## GOAL OF THE EXERCISE
Keep the images out while you set down the data exactly.

## DATA PROVIDED
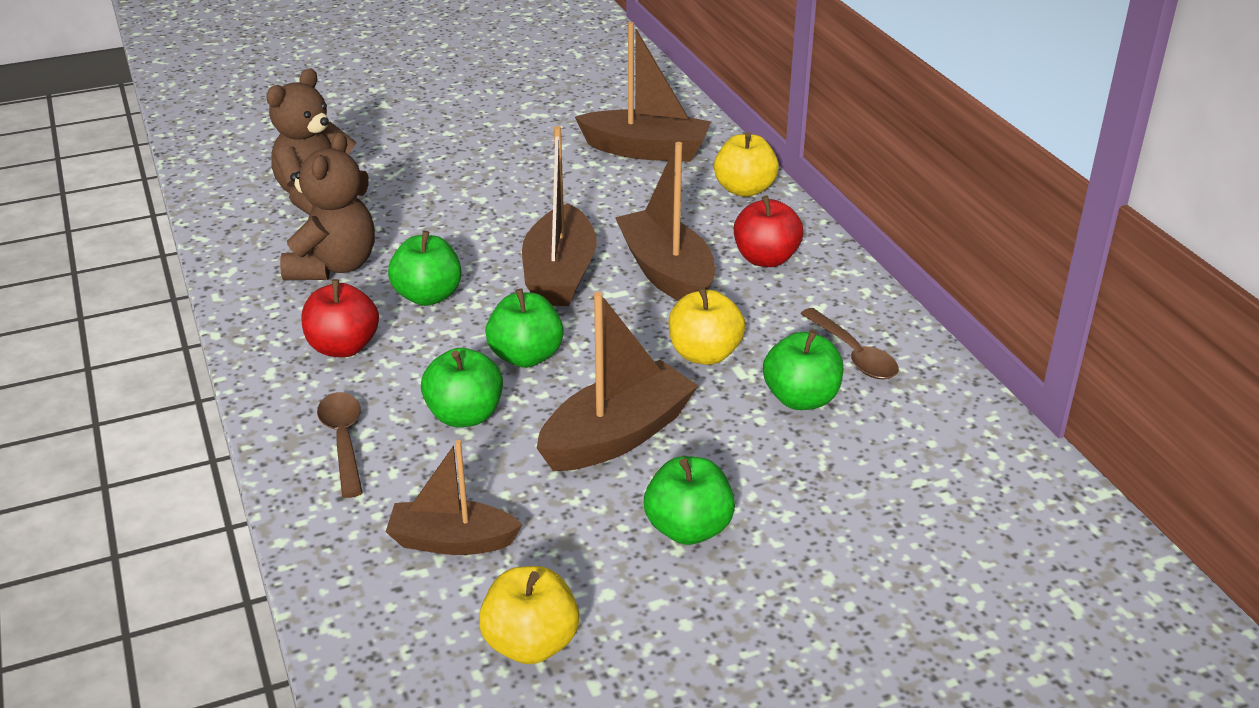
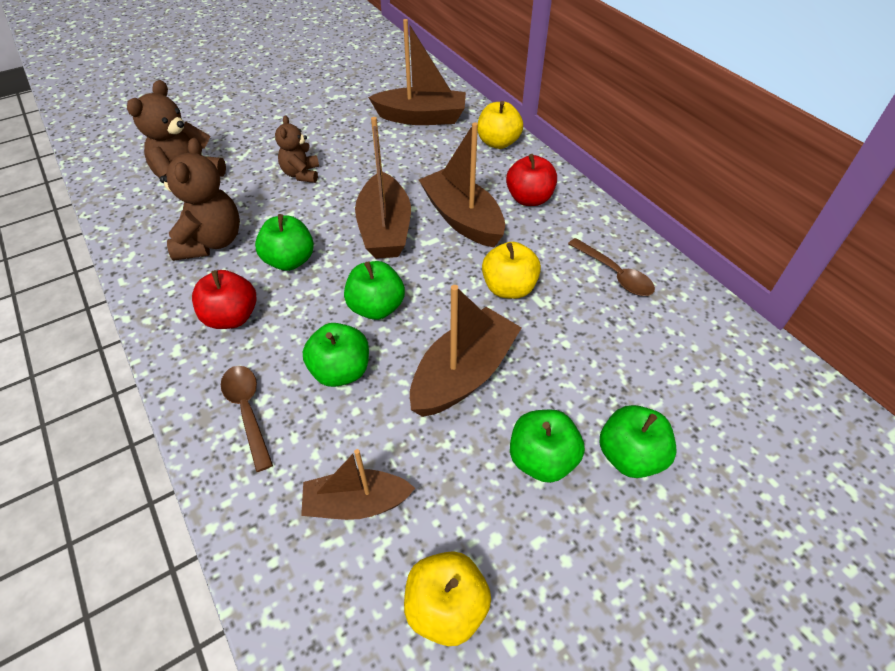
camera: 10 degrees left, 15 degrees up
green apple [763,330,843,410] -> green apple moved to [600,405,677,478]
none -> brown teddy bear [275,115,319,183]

## RESPONSE AREA
camera: 10 degrees left, 15 degrees up
green apple [763,330,843,410] -> green apple moved to [600,405,677,478]
none -> brown teddy bear [275,115,319,183]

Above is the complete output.